**TO DO**:
Your copy should hold only the lines from the one with "(854, 229) = (723, 374): pink cupcake -> none" to the one with "(247, 285) = (364, 377): grey", both included, each exactly as it stands below, with no pictures.
START DATA EXTRACT
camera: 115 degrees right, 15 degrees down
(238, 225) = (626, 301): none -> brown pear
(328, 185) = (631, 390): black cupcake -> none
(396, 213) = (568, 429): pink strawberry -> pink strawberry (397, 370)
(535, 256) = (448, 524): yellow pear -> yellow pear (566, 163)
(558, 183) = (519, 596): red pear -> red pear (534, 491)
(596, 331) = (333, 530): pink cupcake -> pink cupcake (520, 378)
END DATA EXTRACT
START DATA EXTRACT
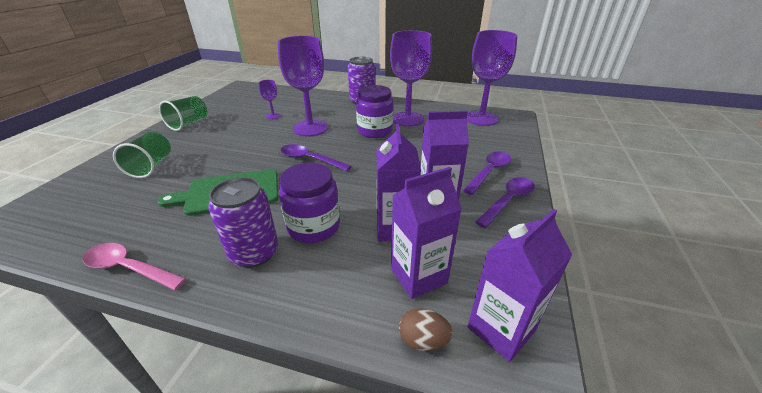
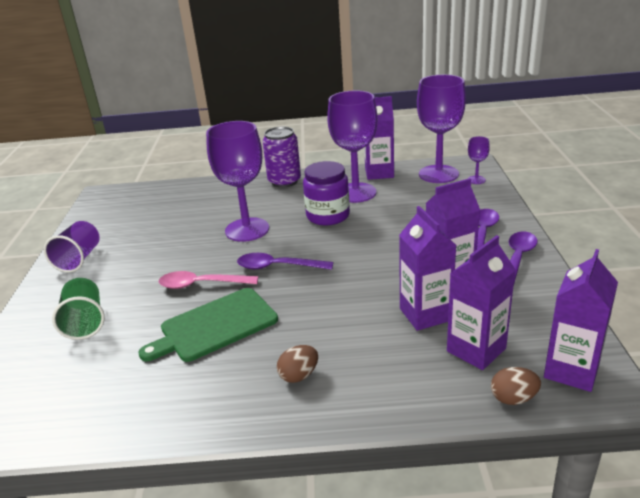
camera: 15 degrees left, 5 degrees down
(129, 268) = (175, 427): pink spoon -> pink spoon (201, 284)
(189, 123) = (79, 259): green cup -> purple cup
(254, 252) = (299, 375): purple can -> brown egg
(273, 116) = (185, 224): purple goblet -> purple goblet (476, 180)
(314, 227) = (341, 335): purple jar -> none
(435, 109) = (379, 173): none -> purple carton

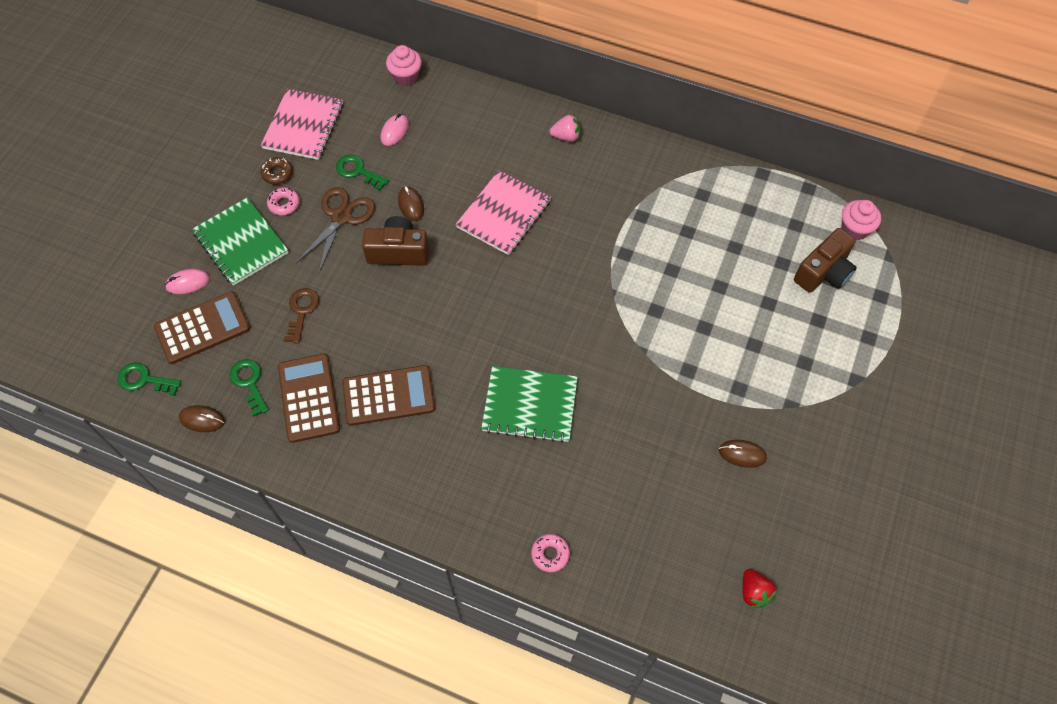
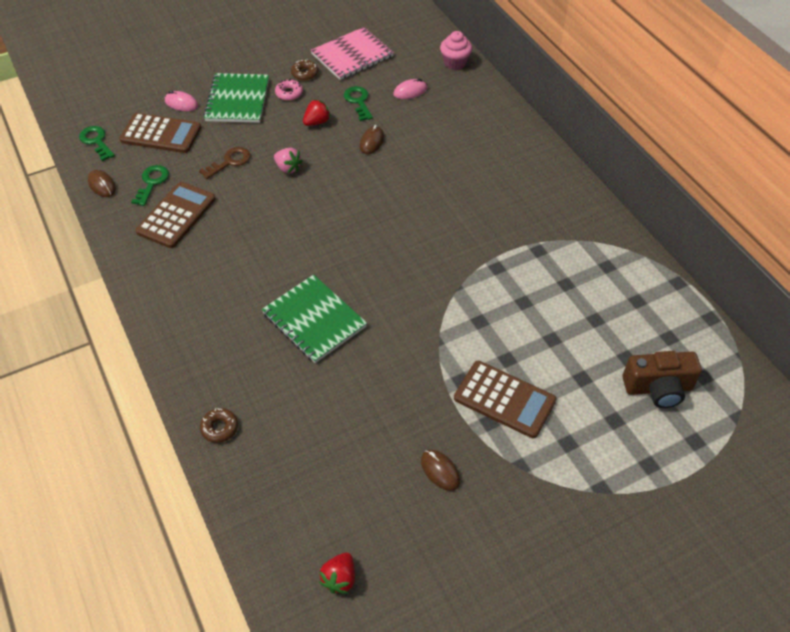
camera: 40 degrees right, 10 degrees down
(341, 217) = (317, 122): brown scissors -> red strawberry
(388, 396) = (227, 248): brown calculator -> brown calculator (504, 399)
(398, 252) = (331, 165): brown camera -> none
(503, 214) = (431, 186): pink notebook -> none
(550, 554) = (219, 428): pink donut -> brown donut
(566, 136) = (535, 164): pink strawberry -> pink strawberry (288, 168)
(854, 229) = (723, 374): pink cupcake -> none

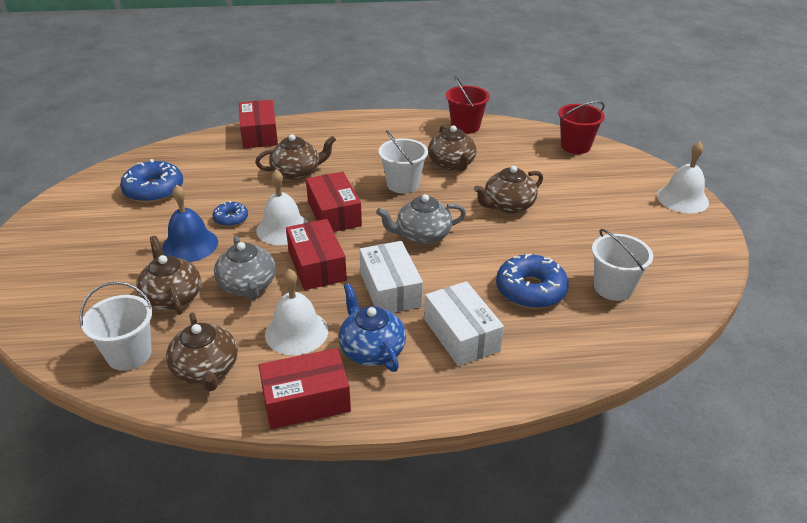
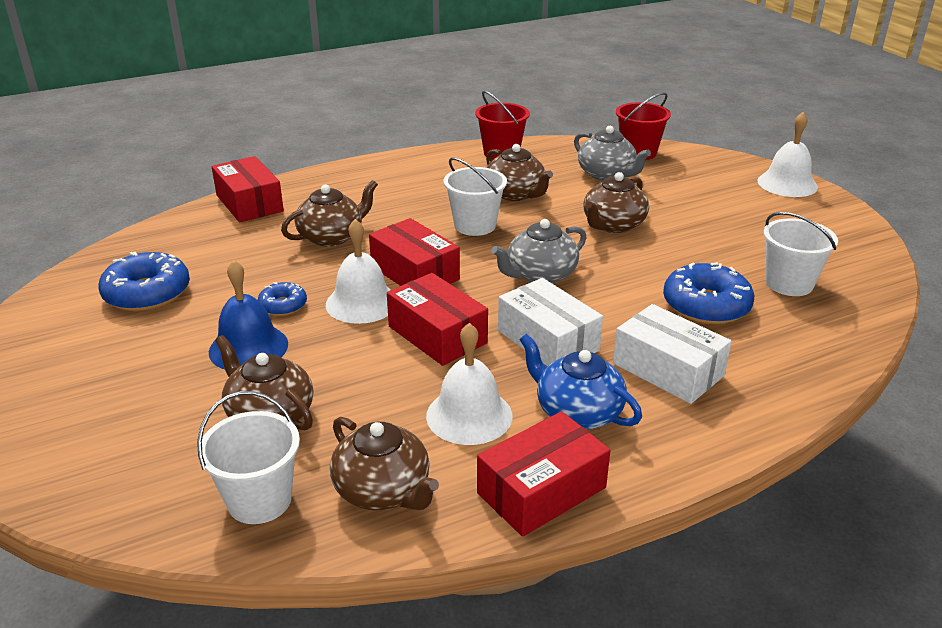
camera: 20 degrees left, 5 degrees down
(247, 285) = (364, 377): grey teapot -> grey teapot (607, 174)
END DATA EXTRACT
**OUTPUT OF THE TASK**:
(854, 229) = (723, 374): pink cupcake -> none

camera: 20 degrees left, 5 degrees down
(247, 285) = (364, 377): grey teapot -> grey teapot (607, 174)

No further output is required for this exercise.